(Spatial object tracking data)
▶

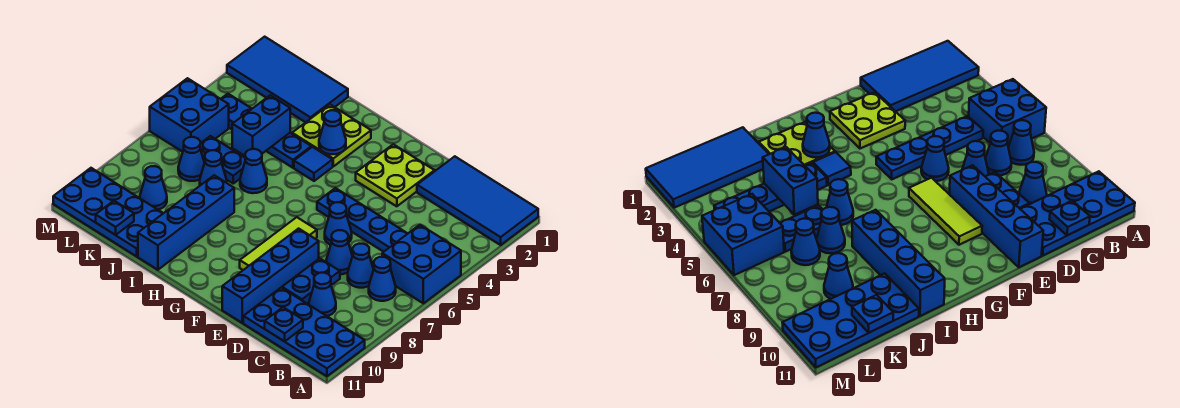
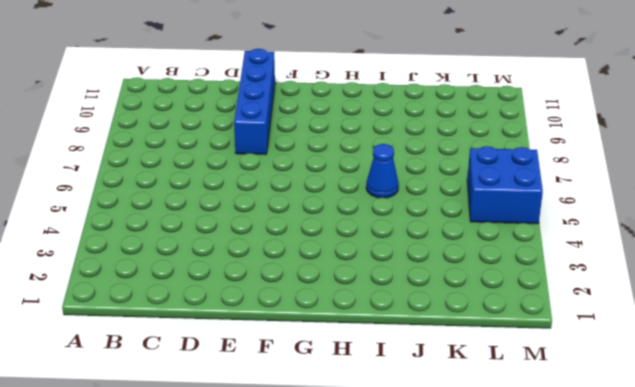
none -> blue 2x4 tile [417,156,538,245]
none -> blue 2x2 brick [382,225,461,303]
none -> blue 2x4 plate [243,288,365,376]

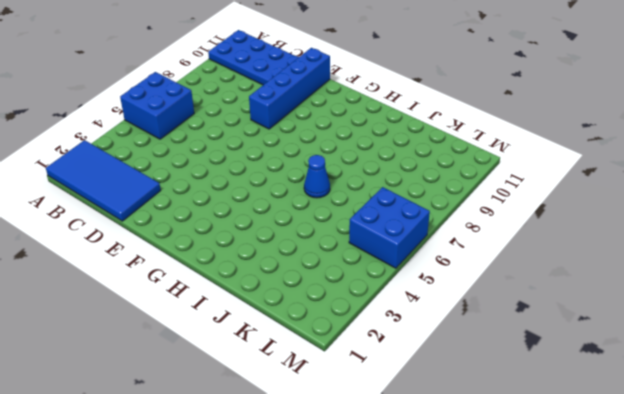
none -> blue 1x1 cone [369,257,396,301]
none -> blue 1x4 plate [317,188,408,252]
none -> blue 1x1 cone [348,244,374,288]

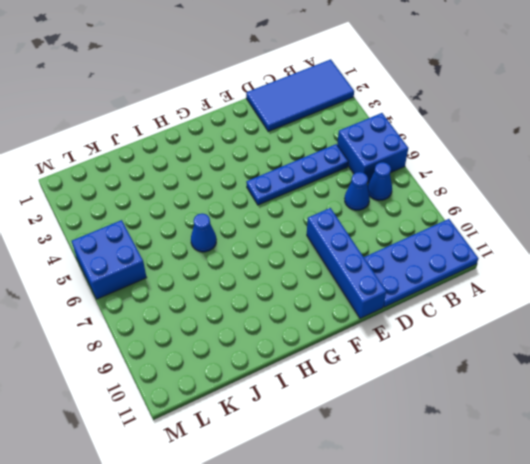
none -> blue 1x1 cone [309,273,336,316]
none -> blue 1x1 cone [326,230,352,274]
none -> blue 1x2 plate [282,258,340,303]

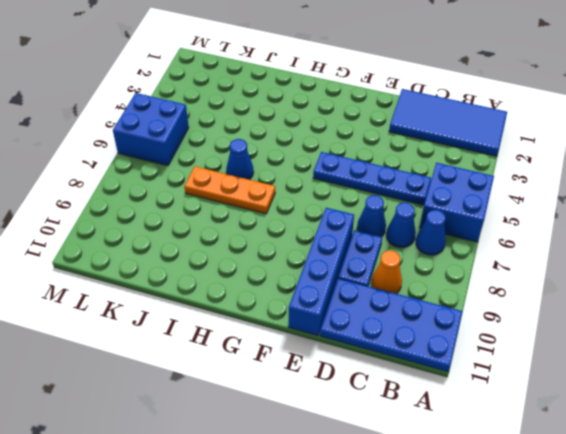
orange 1x1 cone [371,251,402,294] -> blue 1x1 cone [309,273,336,316]
orange 1x3 plate [184,166,275,214] -> blue 1x1 cone [200,150,227,185]
none -> lime 2x2 plate [356,144,435,206]
none -> blue 1x1 cone [325,202,352,245]
none -> lime 1x3 tile [240,217,317,270]

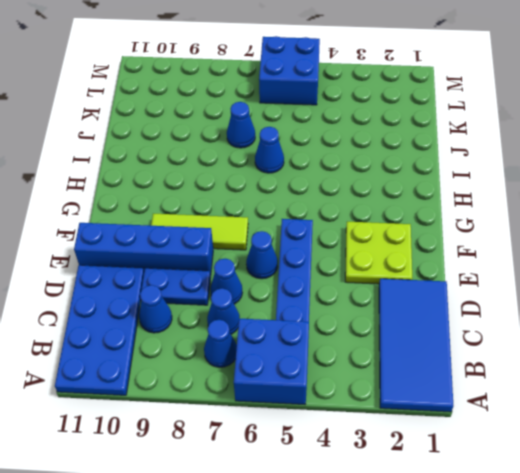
none -> lime 2x2 plate [292,105,371,166]
none -> blue 1x1 tile [294,147,333,181]
none -> blue 1x4 plate [221,94,311,168]

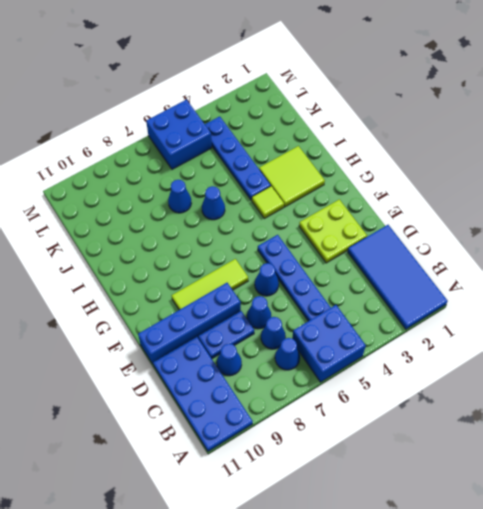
lime 2x2 tile [259,146,325,207] -> lime 2x2 plate [292,105,371,166]
lime 1x1 tile [252,186,284,219] -> blue 1x1 tile [294,147,333,181]
none -> blue 1x4 brick [138,175,234,270]
none -> blue 2x4 tile [227,37,348,122]
none -> blue 1x2 plate [200,136,245,183]

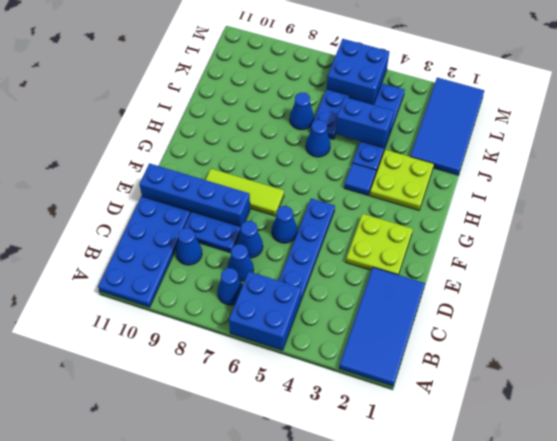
none -> blue 1x4 brick [138,175,234,270]
none -> blue 2x4 plate [53,168,163,256]
none -> blue 1x1 cone [178,137,204,181]

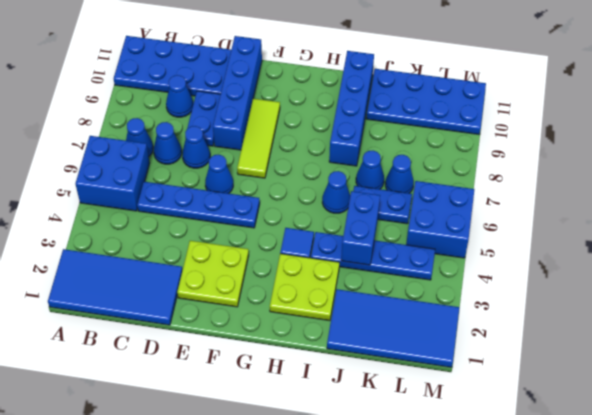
none -> blue 1x1 cone [140,166,167,210]
none -> blue 1x1 plate [265,307,303,341]
none -> blue 1x1 cone [319,110,346,154]

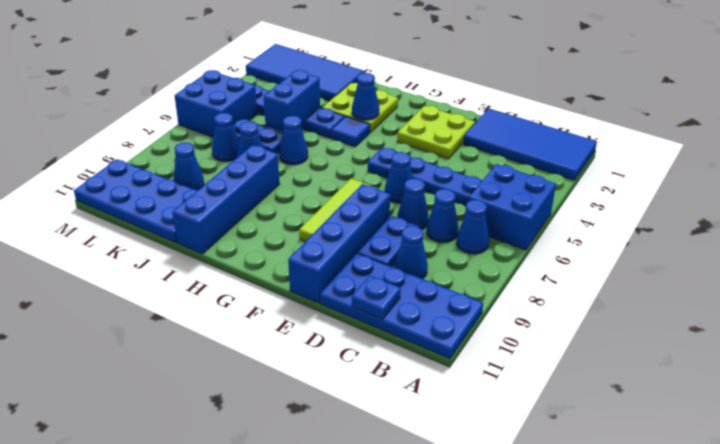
none -> blue 1x1 plate [96,201,134,235]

◀

▸ WHAT YOU NEED TO DO
Write out, word for word, the lines running from the one containing "none -> blue 2x4 plate [243,288,365,376]" to the end of the data above; the pictures are to be left out.

▸ SOLUTION
none -> blue 2x4 plate [243,288,365,376]

none -> blue 1x1 cone [369,257,396,301]
none -> blue 1x4 plate [317,188,408,252]
none -> blue 1x1 cone [348,244,374,288]

none -> blue 1x1 cone [309,273,336,316]
none -> blue 1x1 cone [326,230,352,274]
none -> blue 1x2 plate [282,258,340,303]

orange 1x1 cone [371,251,402,294] -> blue 1x1 cone [309,273,336,316]
orange 1x3 plate [184,166,275,214] -> blue 1x1 cone [200,150,227,185]
none -> lime 2x2 plate [356,144,435,206]
none -> blue 1x1 cone [325,202,352,245]
none -> lime 1x3 tile [240,217,317,270]

none -> lime 2x2 plate [292,105,371,166]
none -> blue 1x1 tile [294,147,333,181]
none -> blue 1x4 plate [221,94,311,168]

lime 2x2 tile [259,146,325,207] -> lime 2x2 plate [292,105,371,166]
lime 1x1 tile [252,186,284,219] -> blue 1x1 tile [294,147,333,181]
none -> blue 1x4 brick [138,175,234,270]
none -> blue 2x4 tile [227,37,348,122]
none -> blue 1x2 plate [200,136,245,183]

none -> blue 1x4 brick [138,175,234,270]
none -> blue 2x4 plate [53,168,163,256]
none -> blue 1x1 cone [178,137,204,181]

none -> blue 1x1 cone [140,166,167,210]
none -> blue 1x1 plate [265,307,303,341]
none -> blue 1x1 cone [319,110,346,154]

none -> blue 1x1 plate [96,201,134,235]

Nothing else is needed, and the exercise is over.